◆ **Your instructions**
Among the entries below, one line contains "green brick D4:F4" and another contains "black brick J2:K2". Transcribe those two lines and every line between them, exactly.

◆ **Data in this exercise**
_ _ _ _
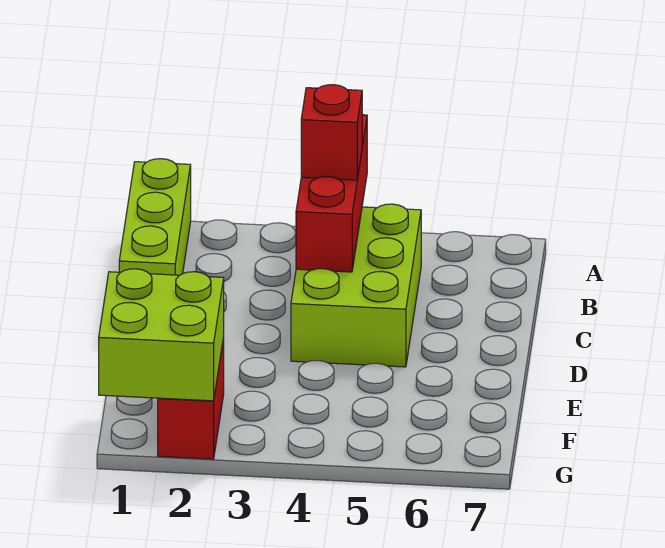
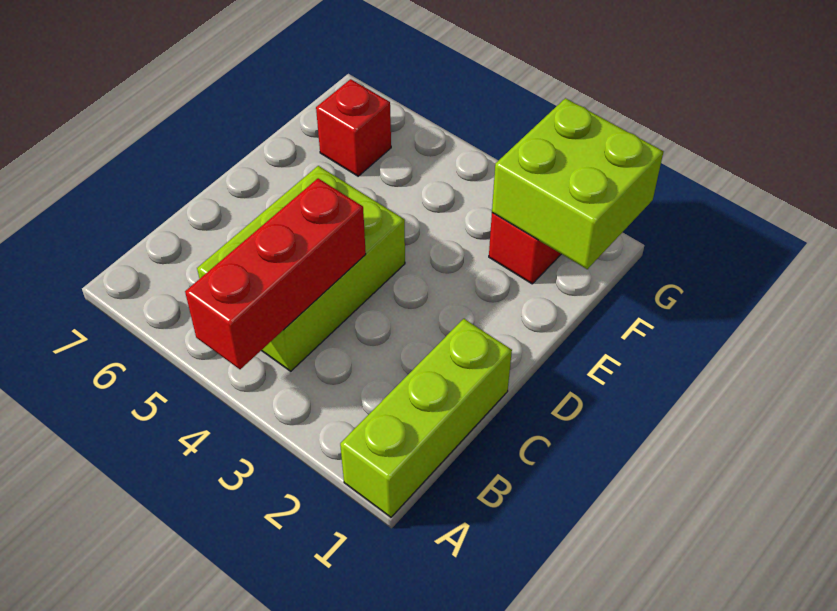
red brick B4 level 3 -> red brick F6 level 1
_ _ _ _
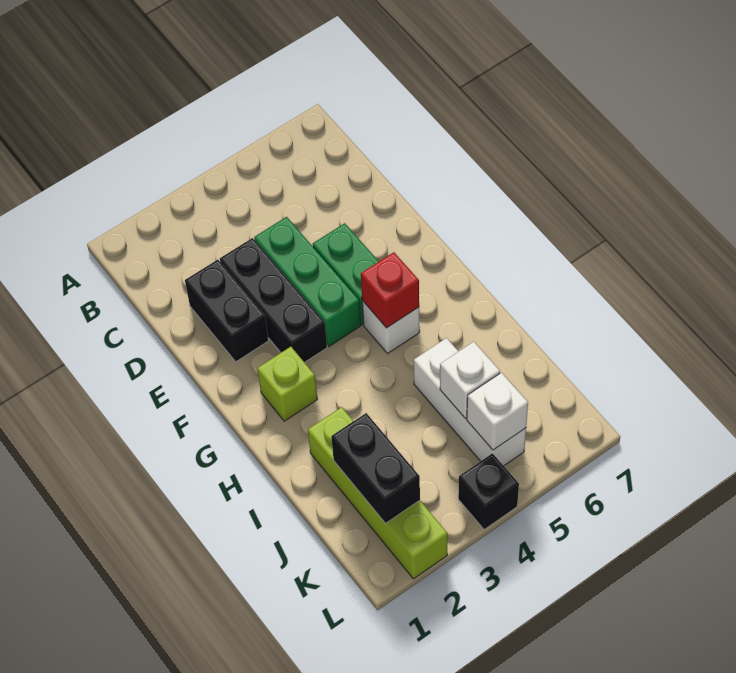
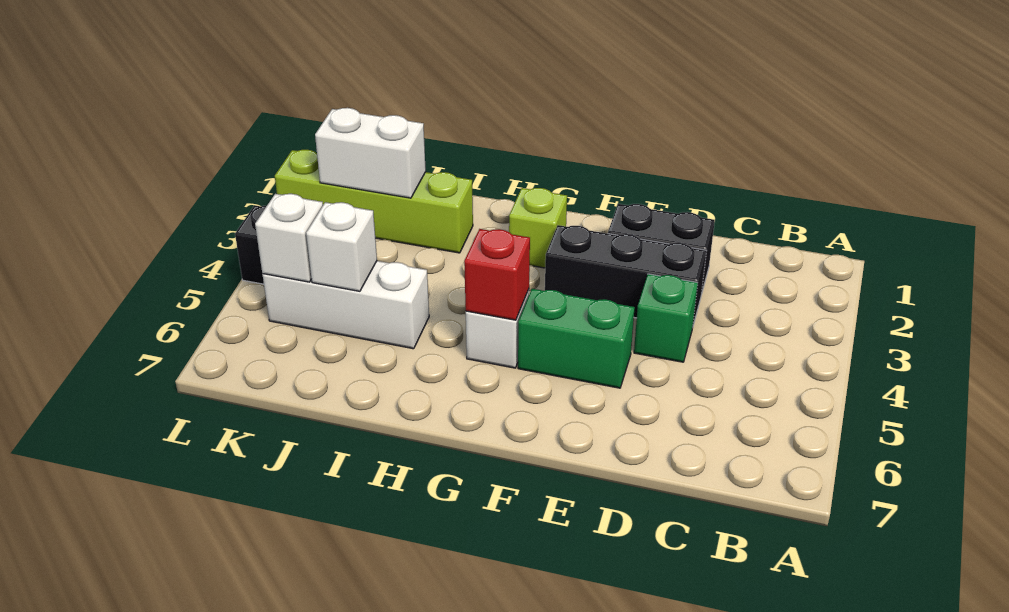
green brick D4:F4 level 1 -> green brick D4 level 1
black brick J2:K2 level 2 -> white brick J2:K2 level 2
_ _ _ _
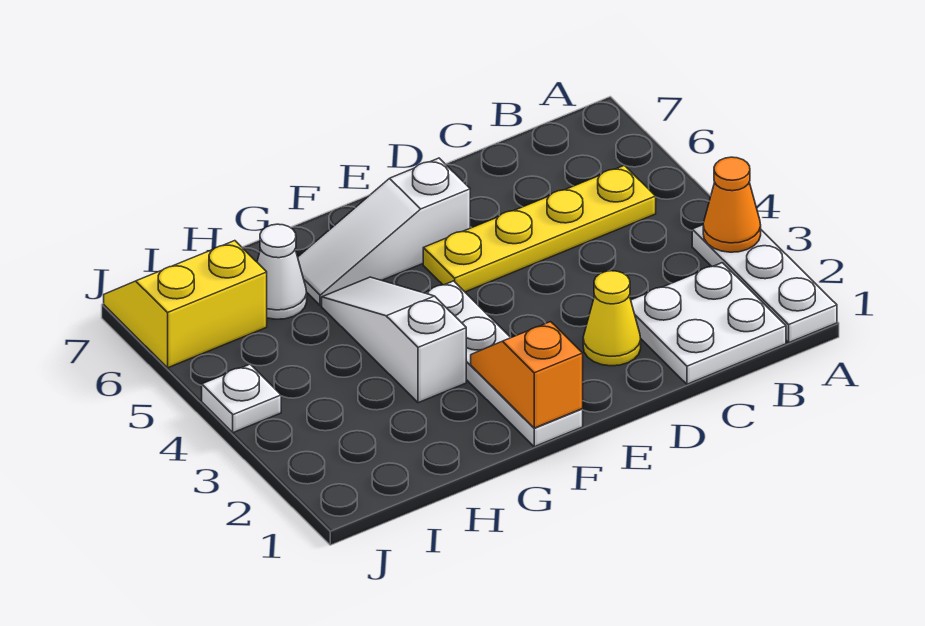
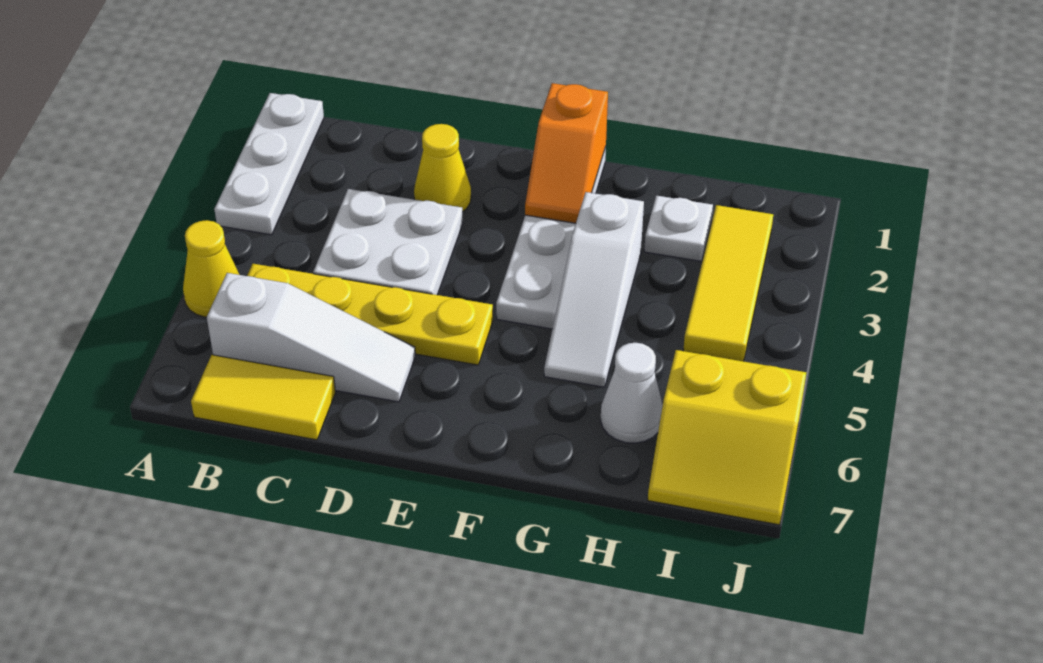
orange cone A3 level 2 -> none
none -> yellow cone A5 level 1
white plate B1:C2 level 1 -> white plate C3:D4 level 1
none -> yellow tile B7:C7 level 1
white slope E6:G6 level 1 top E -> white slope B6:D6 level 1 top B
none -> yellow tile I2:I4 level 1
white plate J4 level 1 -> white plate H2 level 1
_ _ _ _
◆ **Task answer**
green brick D4:F4 level 1 -> green brick D4 level 1
black brick J2:K2 level 2 -> white brick J2:K2 level 2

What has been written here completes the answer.